# [Stored records]
◇ ◇ ◇ ◇ ◇ ◇ ◇
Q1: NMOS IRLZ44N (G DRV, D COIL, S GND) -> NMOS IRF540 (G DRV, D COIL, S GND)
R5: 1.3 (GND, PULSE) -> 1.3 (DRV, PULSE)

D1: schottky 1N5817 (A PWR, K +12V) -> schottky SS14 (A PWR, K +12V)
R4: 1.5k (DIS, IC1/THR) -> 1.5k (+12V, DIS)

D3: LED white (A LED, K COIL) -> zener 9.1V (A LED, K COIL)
◇ ◇ ◇ ◇ ◇ ◇ ◇
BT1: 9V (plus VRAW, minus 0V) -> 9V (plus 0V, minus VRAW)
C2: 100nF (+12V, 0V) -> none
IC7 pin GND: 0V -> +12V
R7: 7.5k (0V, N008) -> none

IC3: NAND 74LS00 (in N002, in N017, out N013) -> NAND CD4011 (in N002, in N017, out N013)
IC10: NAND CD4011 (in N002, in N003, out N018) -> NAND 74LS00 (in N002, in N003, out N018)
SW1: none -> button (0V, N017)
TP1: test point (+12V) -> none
◇ ◇ ◇ ◇ ◇ ◇ ◇
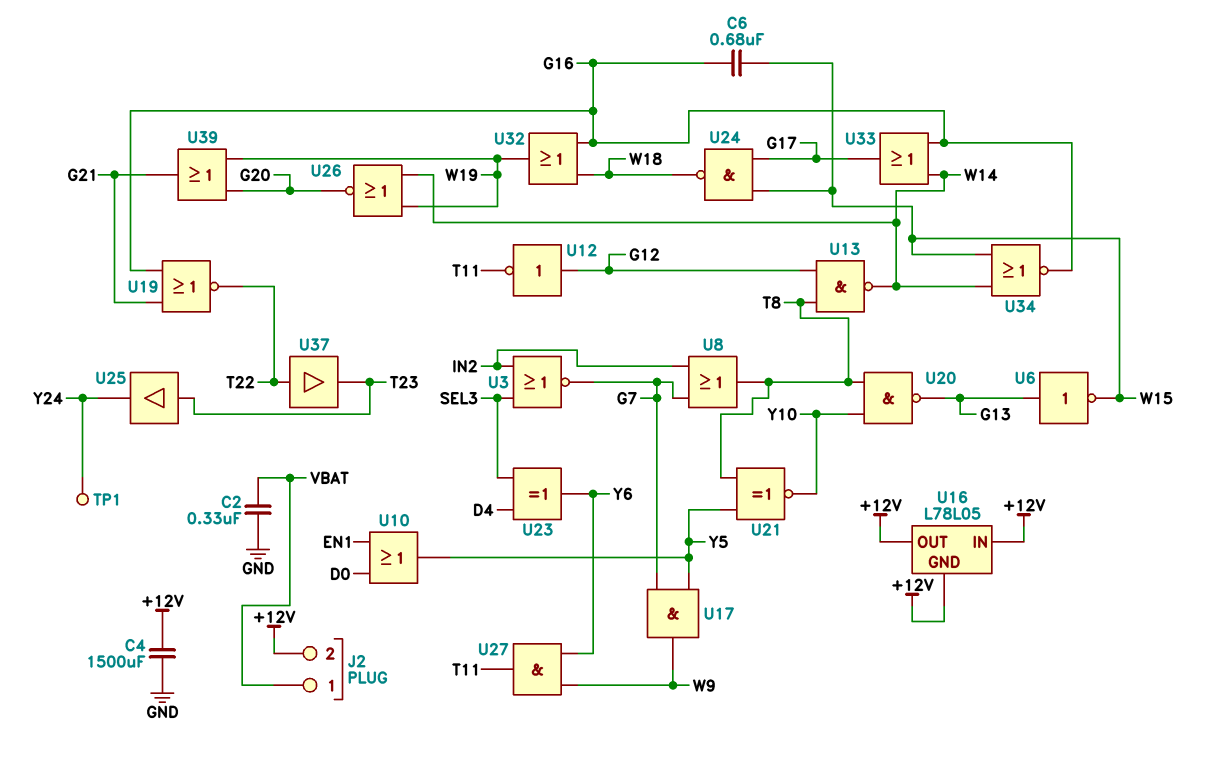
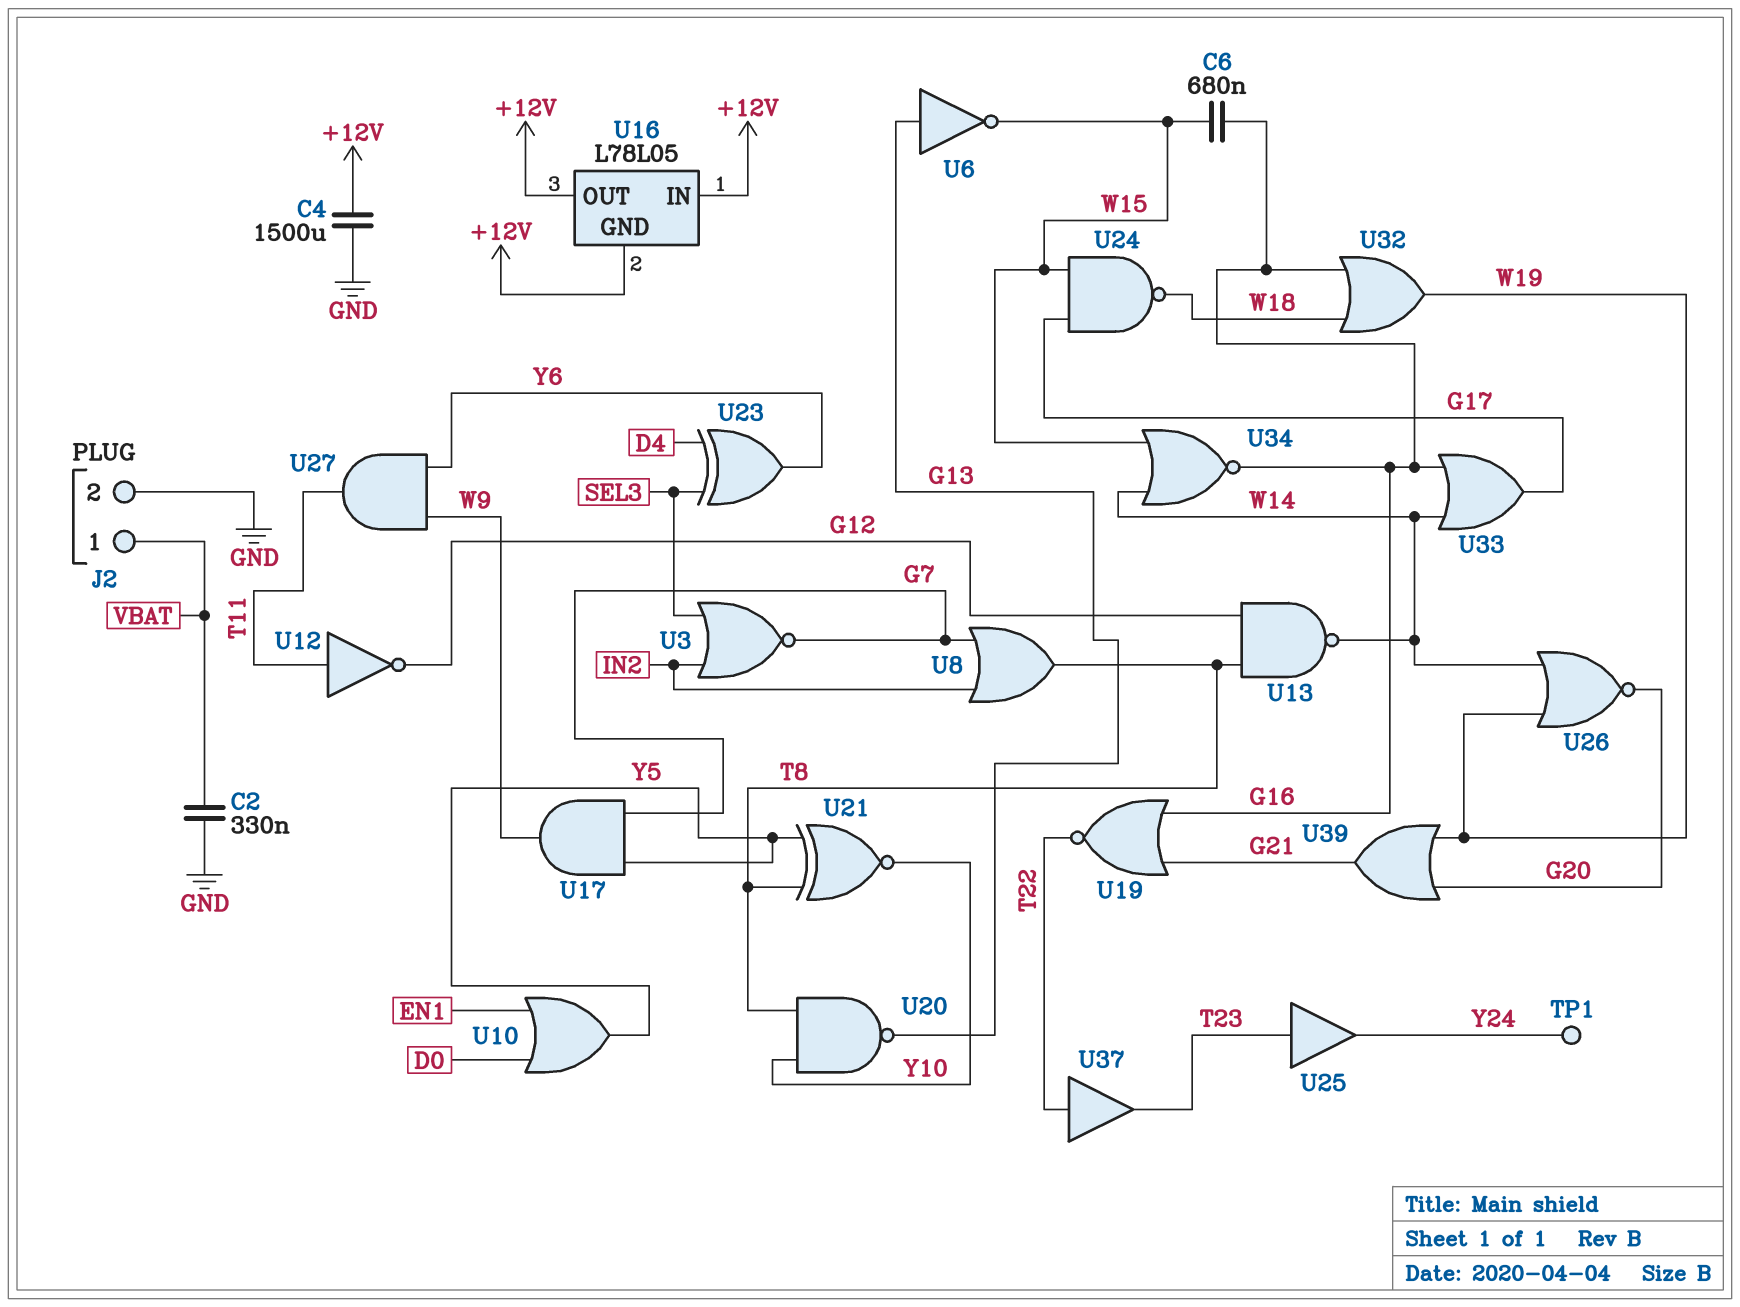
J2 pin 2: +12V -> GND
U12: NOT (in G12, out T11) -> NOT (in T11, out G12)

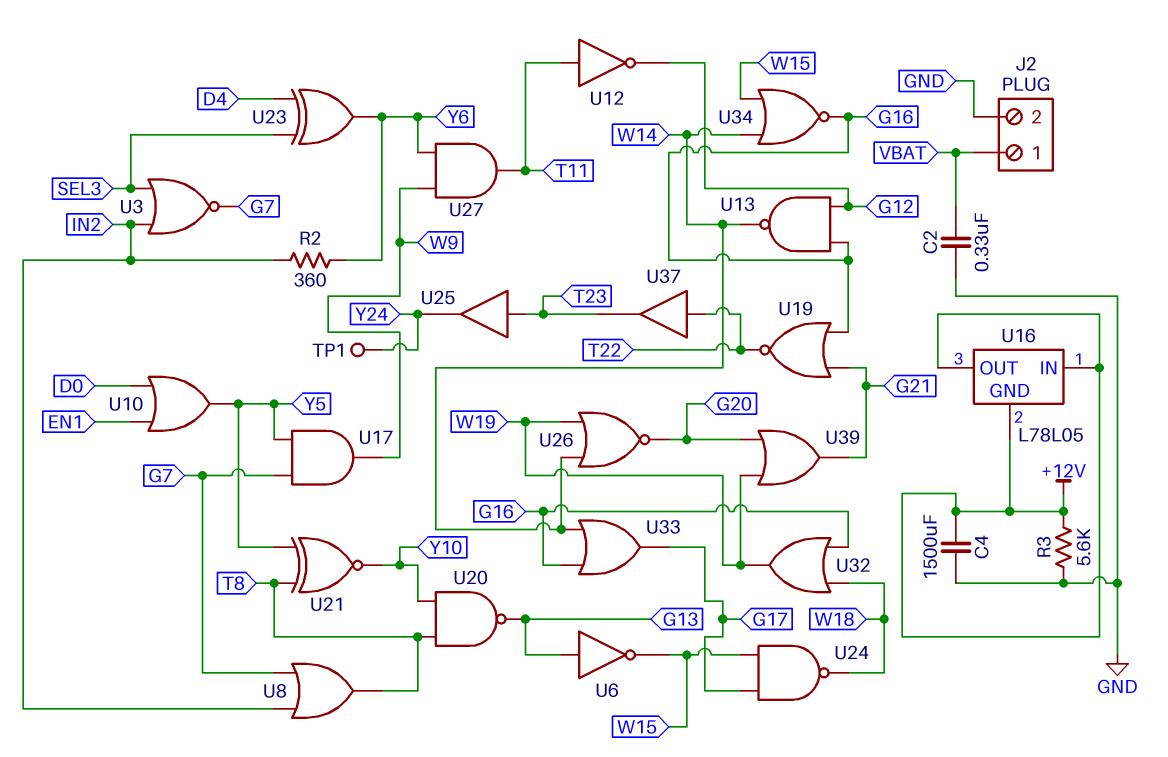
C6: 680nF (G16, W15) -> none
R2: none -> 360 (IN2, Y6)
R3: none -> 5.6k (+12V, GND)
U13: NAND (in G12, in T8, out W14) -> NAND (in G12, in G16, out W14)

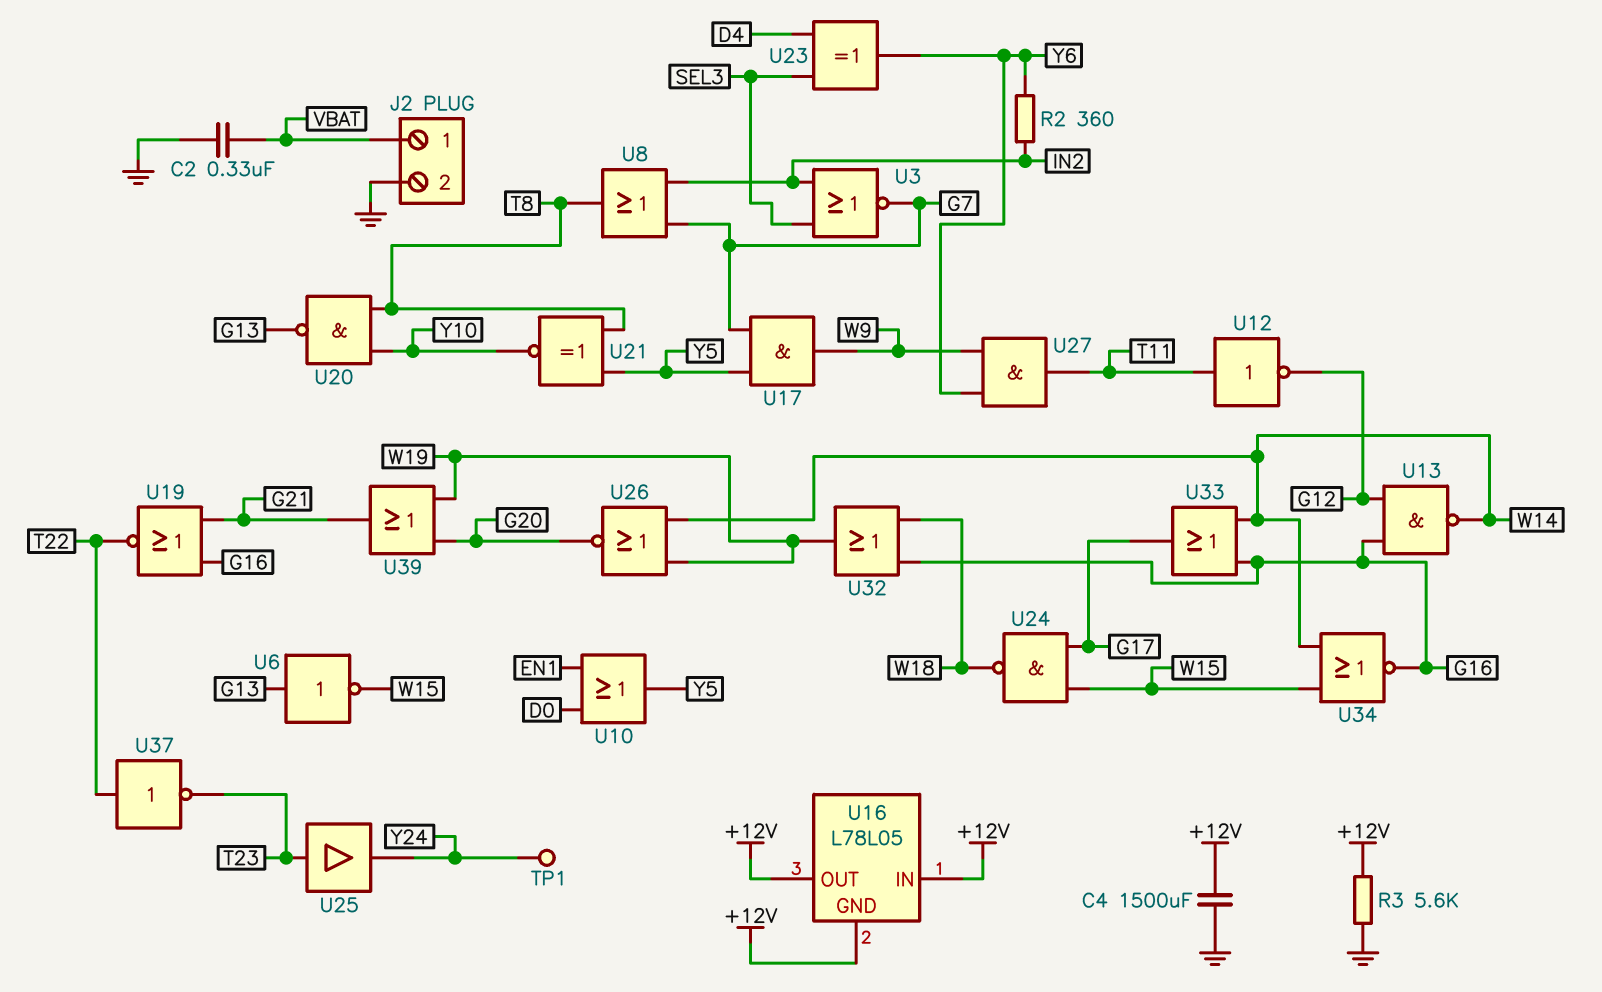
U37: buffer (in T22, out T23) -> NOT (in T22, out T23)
◇ ◇ ◇ ◇ ◇ ◇ ◇
# [Problem requirements]
Copy out each line of the entries that holds "none".

# [Completed task]
C2: 100nF (+12V, 0V) -> none
R7: 7.5k (0V, N008) -> none
SW1: none -> button (0V, N017)
TP1: test point (+12V) -> none
C6: 680nF (G16, W15) -> none
R2: none -> 360 (IN2, Y6)
R3: none -> 5.6k (+12V, GND)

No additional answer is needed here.